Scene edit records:
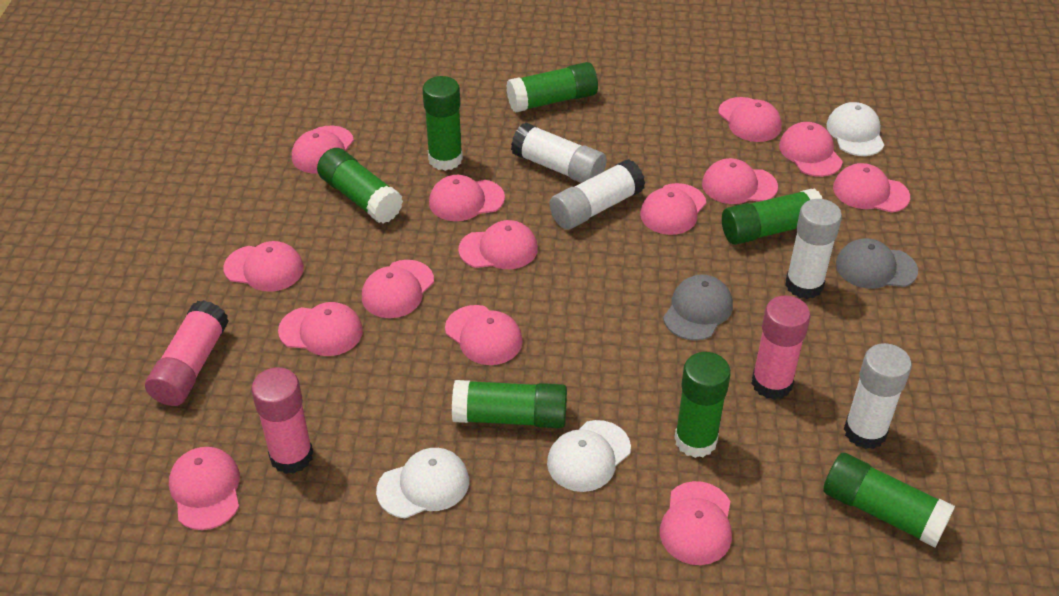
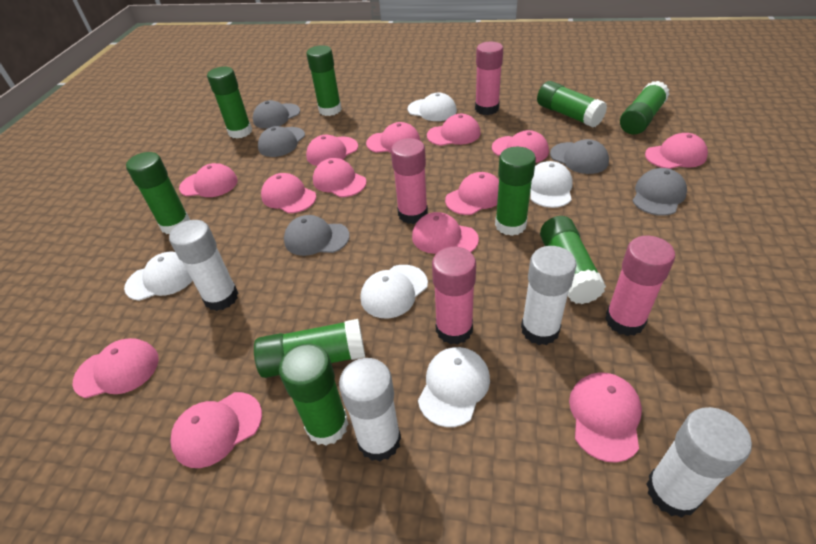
green glue stick: 7 -> 9
grey cap: 2 -> 5
pink cap: 14 -> 13
pink glue stick: 3 -> 4
white cap: 3 -> 5

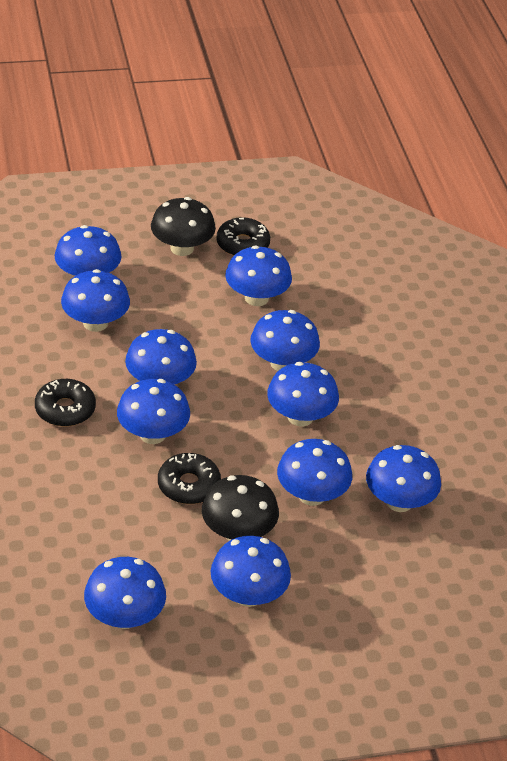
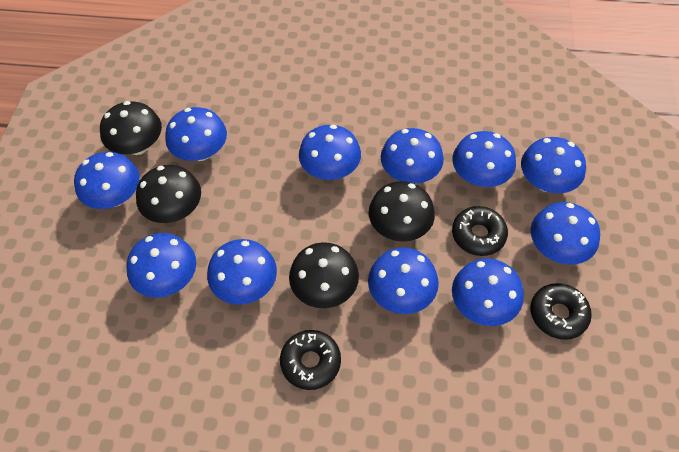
black mushroom: 2 -> 4

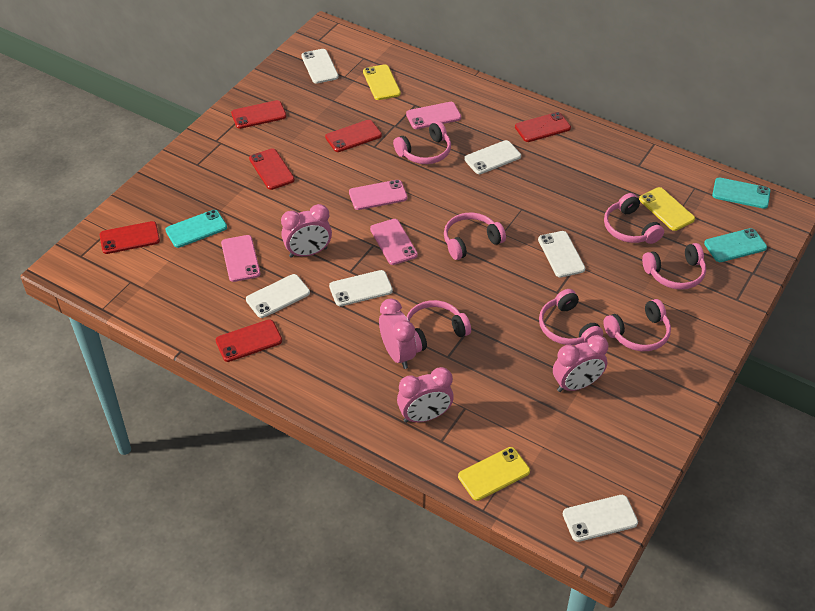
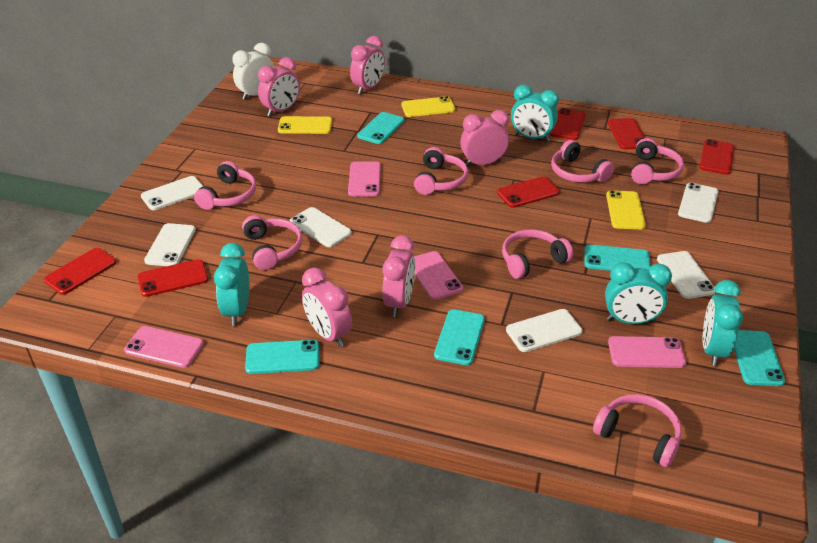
pink clock: 4 -> 5
turquoise clock: 0 -> 4
turquoise phone: 3 -> 5
white clock: 0 -> 1

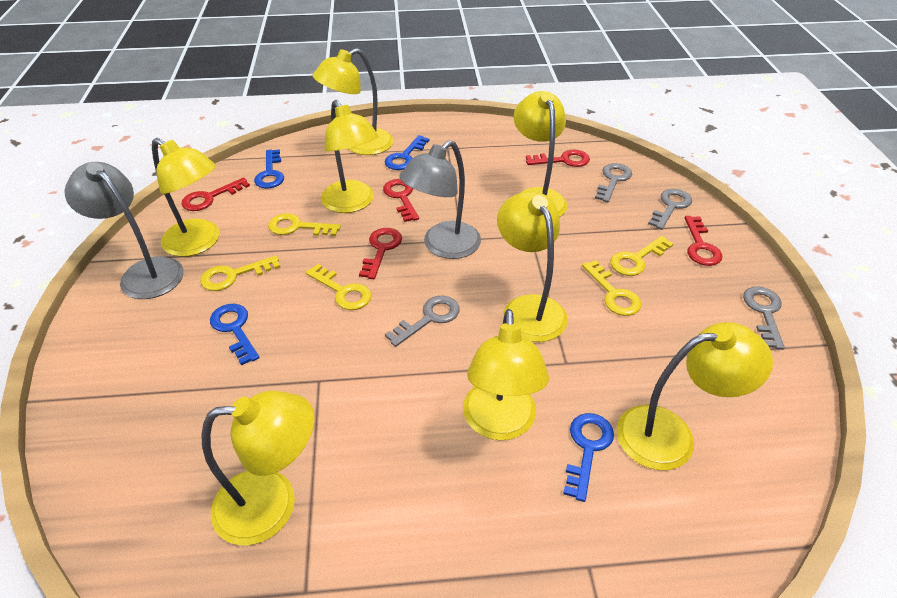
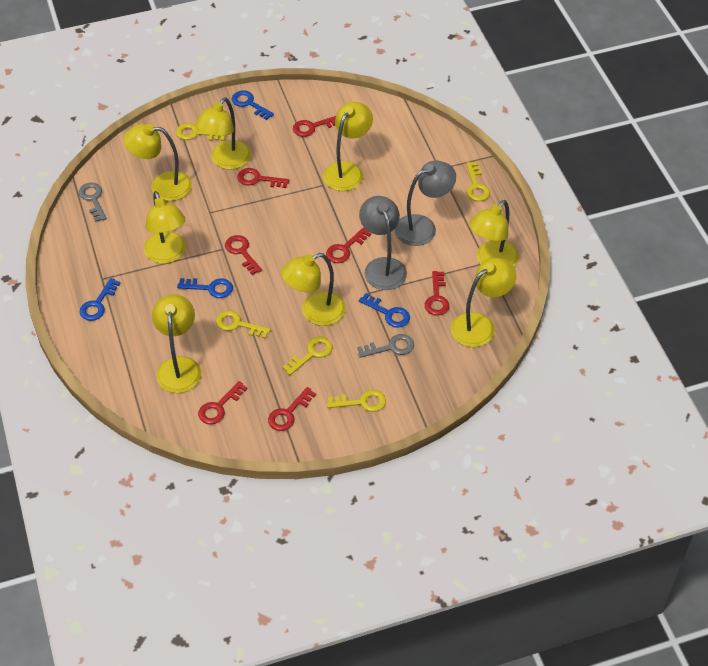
grey key: 4 -> 2
red key: 5 -> 7

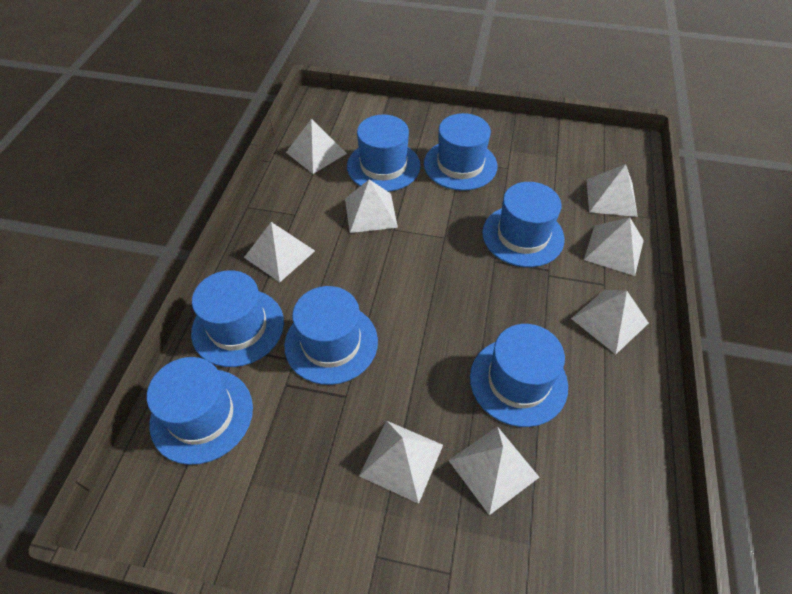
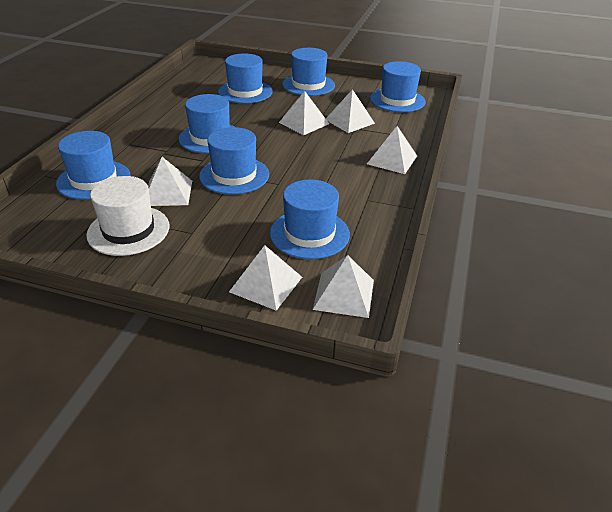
white hat: 0 -> 1
white pyramid: 8 -> 6

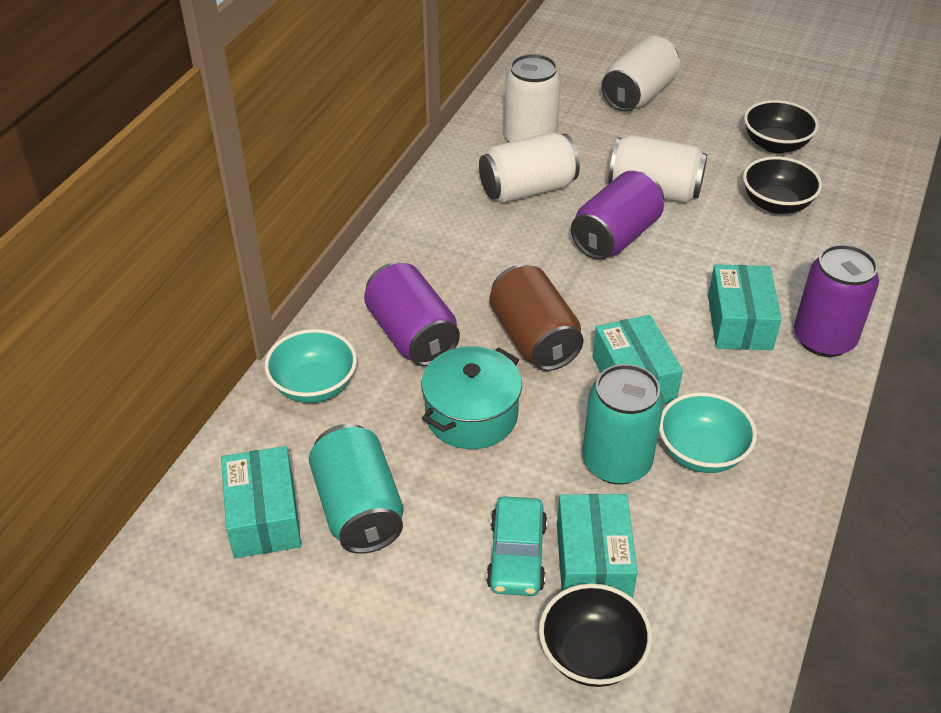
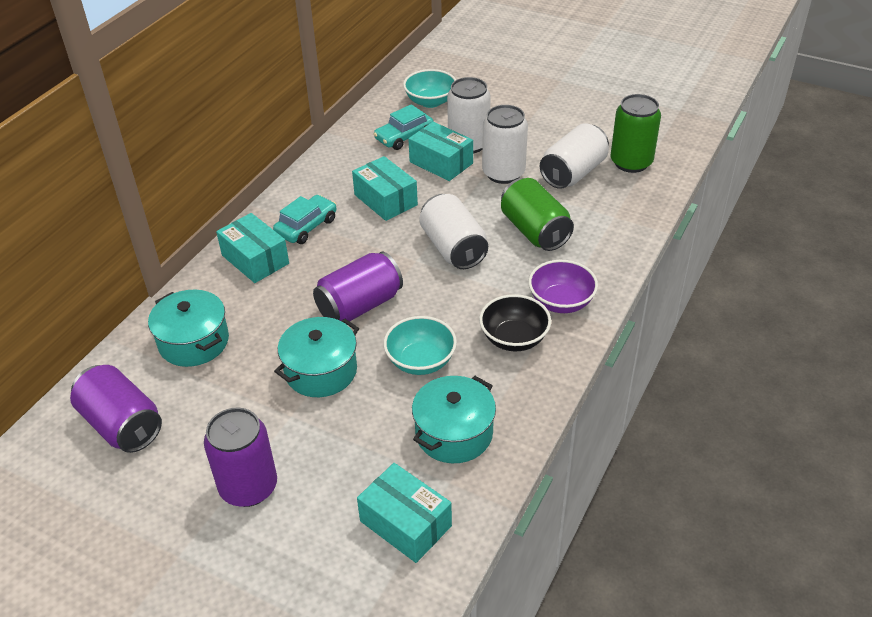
black bowl: 3 -> 1
brown can: 1 -> 0
green can: 0 -> 2
purple bowl: 0 -> 1
turquoise can: 2 -> 0
turquoise car: 1 -> 2
turquoise pot: 1 -> 3

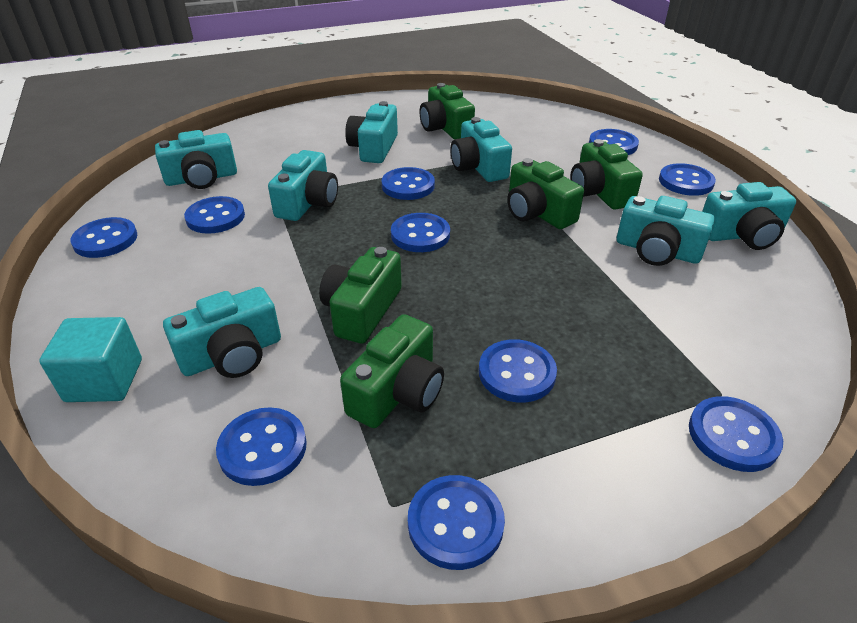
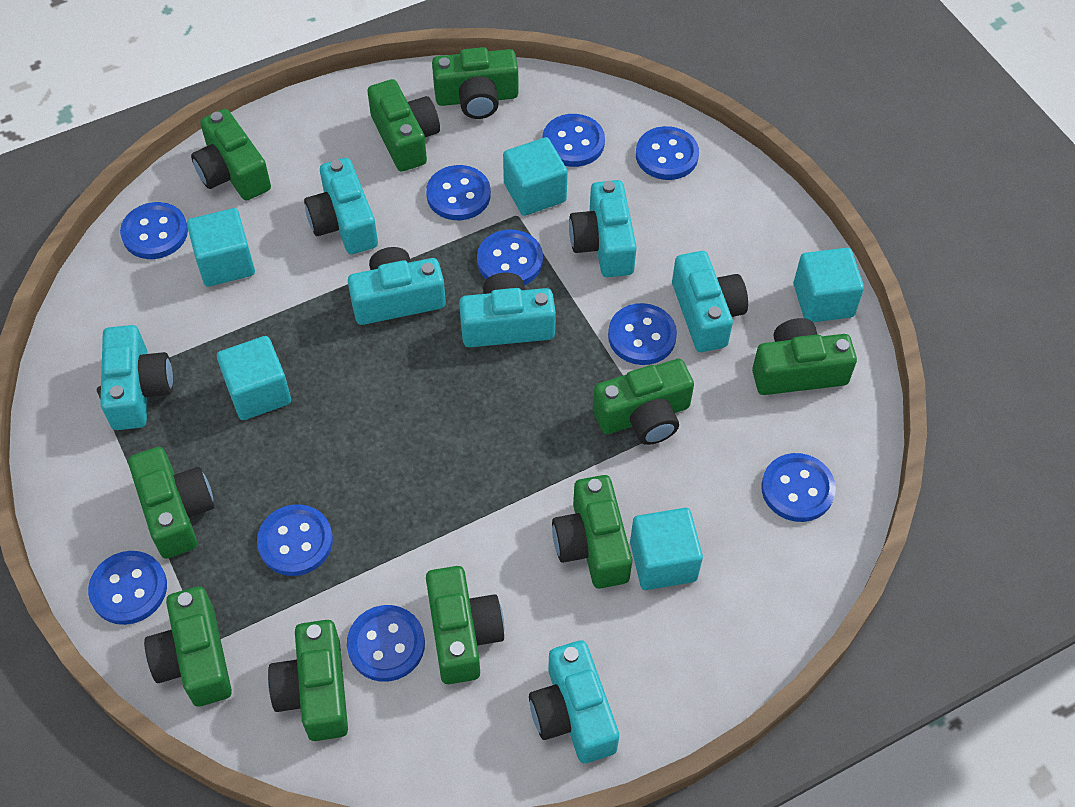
green camera: 5 -> 10
turquoise cube: 1 -> 5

WHAT NEEDS TO BE DONE: Give every entry again verbatim, with no pictures.

WRITTEN RESPONSE:
green glue stick: 7 -> 9
grey cap: 2 -> 5
pink cap: 14 -> 13
pink glue stick: 3 -> 4
white cap: 3 -> 5

black mushroom: 2 -> 4

pink clock: 4 -> 5
turquoise clock: 0 -> 4
turquoise phone: 3 -> 5
white clock: 0 -> 1

grey key: 4 -> 2
red key: 5 -> 7

white hat: 0 -> 1
white pyramid: 8 -> 6

black bowl: 3 -> 1
brown can: 1 -> 0
green can: 0 -> 2
purple bowl: 0 -> 1
turquoise can: 2 -> 0
turquoise car: 1 -> 2
turquoise pot: 1 -> 3

green camera: 5 -> 10
turquoise cube: 1 -> 5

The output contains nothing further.